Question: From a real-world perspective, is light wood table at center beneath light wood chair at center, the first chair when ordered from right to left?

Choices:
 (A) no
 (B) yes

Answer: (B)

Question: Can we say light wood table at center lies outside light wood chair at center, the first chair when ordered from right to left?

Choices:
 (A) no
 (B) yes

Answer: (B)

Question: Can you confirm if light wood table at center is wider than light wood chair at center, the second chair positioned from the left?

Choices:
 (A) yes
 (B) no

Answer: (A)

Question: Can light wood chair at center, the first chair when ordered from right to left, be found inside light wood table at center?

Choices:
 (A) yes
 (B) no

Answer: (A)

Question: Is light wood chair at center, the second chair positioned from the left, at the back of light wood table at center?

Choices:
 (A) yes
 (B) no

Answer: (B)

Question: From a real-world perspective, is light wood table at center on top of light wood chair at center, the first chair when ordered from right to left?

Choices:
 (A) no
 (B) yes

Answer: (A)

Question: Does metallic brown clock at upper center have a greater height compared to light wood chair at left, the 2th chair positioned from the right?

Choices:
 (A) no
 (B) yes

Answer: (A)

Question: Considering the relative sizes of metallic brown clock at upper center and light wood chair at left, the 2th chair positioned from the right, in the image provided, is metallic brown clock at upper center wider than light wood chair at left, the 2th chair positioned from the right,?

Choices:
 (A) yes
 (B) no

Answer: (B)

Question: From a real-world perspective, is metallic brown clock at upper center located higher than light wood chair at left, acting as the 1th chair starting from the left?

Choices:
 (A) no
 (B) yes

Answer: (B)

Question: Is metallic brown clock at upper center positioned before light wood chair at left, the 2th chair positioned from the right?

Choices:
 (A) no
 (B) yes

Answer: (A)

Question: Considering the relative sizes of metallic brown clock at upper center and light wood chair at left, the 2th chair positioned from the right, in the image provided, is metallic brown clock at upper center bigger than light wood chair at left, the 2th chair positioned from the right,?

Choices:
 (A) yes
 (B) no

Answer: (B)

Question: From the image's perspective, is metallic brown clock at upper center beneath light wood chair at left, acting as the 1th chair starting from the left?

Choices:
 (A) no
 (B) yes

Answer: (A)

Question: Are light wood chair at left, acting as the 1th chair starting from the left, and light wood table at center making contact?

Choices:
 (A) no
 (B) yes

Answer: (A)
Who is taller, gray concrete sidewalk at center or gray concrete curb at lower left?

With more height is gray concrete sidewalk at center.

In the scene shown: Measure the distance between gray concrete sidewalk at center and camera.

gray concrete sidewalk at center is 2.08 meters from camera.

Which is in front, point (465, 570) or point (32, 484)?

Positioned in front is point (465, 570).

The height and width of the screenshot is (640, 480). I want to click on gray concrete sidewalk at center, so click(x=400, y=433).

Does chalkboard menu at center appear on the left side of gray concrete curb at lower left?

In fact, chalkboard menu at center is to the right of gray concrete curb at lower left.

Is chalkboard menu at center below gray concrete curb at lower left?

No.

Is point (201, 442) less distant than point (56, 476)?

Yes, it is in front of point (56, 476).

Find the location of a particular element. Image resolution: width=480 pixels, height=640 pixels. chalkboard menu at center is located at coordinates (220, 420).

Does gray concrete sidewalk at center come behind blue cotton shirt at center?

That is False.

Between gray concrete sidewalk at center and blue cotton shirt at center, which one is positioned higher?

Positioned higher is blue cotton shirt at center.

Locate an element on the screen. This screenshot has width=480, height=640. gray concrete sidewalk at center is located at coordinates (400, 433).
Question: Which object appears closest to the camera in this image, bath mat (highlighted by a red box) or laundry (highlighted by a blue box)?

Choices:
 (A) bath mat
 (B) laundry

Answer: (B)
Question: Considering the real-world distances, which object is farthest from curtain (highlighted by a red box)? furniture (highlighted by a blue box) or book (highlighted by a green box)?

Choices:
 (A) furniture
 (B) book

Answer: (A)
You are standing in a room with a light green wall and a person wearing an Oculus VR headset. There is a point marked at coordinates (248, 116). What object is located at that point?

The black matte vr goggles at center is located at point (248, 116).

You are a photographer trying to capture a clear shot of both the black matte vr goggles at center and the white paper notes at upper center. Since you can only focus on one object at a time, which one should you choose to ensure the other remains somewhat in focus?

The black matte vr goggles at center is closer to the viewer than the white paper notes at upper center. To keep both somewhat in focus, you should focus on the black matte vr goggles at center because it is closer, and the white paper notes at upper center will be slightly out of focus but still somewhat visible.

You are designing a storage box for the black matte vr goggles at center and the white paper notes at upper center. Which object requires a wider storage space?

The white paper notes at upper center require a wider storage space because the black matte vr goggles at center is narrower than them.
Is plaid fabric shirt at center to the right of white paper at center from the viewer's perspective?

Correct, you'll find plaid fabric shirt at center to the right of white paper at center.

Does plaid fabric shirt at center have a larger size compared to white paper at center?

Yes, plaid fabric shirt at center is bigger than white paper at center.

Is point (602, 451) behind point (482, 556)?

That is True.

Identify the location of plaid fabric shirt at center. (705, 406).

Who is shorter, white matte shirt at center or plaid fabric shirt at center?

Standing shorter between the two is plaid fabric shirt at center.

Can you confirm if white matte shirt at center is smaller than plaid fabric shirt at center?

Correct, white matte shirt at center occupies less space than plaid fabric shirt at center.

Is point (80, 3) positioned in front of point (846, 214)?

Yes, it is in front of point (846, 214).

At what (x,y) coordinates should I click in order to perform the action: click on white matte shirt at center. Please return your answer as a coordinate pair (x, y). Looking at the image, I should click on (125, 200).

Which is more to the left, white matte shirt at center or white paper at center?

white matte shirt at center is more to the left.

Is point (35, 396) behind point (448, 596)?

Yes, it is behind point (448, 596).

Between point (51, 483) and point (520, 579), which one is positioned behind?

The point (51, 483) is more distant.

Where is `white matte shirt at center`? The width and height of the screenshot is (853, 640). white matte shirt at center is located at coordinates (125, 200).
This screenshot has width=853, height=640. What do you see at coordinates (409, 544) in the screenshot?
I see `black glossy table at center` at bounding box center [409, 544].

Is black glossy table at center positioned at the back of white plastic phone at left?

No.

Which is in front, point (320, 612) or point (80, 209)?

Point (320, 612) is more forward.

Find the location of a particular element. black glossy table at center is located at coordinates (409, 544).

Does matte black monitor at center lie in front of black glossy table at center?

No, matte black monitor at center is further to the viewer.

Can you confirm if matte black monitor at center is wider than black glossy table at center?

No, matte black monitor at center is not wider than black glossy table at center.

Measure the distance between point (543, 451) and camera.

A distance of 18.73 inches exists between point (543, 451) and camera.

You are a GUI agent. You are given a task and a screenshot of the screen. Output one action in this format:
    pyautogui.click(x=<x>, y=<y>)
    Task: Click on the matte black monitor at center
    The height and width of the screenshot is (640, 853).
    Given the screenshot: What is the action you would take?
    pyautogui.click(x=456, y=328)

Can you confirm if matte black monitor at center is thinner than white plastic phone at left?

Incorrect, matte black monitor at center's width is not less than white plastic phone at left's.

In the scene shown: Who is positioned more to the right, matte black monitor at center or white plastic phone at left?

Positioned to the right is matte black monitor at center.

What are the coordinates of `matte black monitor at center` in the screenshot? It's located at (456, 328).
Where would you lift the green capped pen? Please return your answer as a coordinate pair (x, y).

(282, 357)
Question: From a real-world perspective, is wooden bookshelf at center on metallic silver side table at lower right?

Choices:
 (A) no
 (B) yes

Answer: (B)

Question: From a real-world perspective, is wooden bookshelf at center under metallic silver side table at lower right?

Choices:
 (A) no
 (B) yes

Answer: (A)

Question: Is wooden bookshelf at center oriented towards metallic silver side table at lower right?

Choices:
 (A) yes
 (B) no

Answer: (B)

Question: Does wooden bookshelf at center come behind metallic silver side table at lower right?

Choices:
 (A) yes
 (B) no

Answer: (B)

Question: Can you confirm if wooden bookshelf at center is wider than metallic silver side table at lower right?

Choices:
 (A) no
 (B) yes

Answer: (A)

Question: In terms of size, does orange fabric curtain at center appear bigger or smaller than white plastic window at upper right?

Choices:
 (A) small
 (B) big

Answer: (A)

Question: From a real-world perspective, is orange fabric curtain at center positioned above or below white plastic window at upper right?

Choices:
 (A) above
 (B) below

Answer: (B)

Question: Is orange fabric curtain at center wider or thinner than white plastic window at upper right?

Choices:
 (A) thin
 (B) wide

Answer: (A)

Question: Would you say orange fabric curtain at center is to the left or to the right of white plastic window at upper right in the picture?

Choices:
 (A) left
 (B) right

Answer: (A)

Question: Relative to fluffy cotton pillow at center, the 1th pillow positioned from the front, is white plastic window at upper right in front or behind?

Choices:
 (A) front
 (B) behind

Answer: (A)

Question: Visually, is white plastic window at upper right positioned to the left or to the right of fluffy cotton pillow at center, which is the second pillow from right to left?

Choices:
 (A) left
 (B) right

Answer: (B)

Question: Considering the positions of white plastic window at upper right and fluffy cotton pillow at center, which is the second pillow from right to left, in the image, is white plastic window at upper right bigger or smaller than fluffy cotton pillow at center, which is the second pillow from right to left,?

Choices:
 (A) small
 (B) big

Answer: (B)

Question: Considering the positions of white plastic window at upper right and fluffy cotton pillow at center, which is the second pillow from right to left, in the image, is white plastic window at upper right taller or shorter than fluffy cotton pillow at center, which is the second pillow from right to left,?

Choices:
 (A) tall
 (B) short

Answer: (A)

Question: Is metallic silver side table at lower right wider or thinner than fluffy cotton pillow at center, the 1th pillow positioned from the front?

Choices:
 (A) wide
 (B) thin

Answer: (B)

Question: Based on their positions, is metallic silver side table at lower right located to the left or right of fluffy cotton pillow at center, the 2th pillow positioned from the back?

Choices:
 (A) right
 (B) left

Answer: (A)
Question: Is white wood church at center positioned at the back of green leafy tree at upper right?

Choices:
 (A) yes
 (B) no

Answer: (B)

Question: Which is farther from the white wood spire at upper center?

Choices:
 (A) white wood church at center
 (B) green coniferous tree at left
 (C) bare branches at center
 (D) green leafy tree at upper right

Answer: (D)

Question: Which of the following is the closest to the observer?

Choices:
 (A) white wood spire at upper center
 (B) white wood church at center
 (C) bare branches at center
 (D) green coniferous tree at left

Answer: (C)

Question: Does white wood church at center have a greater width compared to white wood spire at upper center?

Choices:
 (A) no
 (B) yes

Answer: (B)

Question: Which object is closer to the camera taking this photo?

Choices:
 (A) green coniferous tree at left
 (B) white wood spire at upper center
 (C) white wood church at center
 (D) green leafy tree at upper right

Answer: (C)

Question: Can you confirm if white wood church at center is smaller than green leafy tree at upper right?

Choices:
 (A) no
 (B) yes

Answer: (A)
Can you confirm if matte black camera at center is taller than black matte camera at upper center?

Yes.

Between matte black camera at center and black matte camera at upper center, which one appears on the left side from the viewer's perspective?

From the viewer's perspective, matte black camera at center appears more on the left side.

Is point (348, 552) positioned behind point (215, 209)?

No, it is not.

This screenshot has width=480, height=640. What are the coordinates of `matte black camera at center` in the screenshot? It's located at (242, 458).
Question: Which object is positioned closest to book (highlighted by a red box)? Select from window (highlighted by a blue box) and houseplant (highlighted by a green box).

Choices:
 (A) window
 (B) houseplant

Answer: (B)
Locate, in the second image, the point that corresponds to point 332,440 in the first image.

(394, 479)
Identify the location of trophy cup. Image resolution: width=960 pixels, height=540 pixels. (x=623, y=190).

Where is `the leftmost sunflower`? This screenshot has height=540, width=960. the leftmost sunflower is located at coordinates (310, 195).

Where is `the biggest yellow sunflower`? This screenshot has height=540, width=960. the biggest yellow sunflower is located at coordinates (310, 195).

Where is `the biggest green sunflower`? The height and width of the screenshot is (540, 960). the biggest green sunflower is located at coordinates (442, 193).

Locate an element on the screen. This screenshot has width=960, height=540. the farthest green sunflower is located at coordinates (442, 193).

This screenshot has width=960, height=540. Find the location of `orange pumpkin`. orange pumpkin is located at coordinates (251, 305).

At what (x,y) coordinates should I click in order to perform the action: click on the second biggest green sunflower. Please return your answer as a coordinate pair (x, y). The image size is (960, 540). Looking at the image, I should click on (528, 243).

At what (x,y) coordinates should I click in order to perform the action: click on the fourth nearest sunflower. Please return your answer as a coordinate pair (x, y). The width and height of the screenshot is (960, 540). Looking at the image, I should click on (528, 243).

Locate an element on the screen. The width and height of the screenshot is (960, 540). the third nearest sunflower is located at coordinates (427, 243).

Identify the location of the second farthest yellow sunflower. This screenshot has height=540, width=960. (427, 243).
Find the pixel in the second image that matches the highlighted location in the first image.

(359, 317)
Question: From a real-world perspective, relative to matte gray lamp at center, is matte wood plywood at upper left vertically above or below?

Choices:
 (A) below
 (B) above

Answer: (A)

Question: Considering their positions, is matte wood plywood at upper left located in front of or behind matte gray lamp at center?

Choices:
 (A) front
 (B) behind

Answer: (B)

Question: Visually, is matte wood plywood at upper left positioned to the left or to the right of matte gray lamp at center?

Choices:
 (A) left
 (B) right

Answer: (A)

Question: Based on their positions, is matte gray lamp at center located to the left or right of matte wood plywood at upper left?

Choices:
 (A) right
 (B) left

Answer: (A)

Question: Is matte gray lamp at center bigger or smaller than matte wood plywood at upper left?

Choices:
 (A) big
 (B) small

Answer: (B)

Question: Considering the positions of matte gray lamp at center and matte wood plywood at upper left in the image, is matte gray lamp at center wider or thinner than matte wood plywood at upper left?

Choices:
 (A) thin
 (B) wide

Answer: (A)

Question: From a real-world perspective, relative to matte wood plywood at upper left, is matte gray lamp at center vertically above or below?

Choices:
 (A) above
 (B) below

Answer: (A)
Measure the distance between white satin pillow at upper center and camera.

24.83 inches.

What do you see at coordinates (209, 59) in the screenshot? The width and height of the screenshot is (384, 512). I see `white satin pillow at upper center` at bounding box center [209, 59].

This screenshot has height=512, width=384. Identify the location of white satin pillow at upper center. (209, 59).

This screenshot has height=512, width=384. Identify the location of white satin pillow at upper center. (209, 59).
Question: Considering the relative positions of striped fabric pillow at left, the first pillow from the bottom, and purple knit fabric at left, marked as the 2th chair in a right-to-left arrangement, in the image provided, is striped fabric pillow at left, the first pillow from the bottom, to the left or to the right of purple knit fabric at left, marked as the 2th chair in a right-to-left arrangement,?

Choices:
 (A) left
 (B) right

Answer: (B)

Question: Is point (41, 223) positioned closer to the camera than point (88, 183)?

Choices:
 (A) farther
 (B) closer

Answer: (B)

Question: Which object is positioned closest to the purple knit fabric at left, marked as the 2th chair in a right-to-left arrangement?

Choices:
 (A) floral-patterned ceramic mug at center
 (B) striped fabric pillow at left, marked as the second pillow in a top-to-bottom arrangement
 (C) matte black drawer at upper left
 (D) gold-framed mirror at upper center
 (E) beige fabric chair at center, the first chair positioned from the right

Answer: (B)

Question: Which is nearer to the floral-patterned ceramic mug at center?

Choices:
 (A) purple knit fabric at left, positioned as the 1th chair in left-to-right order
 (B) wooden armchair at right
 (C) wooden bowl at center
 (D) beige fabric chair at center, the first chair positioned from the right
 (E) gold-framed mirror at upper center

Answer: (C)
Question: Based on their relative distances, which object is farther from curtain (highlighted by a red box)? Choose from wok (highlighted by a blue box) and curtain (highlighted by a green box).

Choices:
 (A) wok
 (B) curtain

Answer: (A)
##########
EXERCISE REQUIREMENTS
Please copy the part of the records that opens with the line containing "Yes, it is behind point (448, 596)." and closes with the line containing "The point (51, 483) is more distant.", keeping every line as it appears.

SOLUTION TO THIS PROBLEM
Yes, it is behind point (448, 596).

Between point (51, 483) and point (520, 579), which one is positioned behind?

The point (51, 483) is more distant.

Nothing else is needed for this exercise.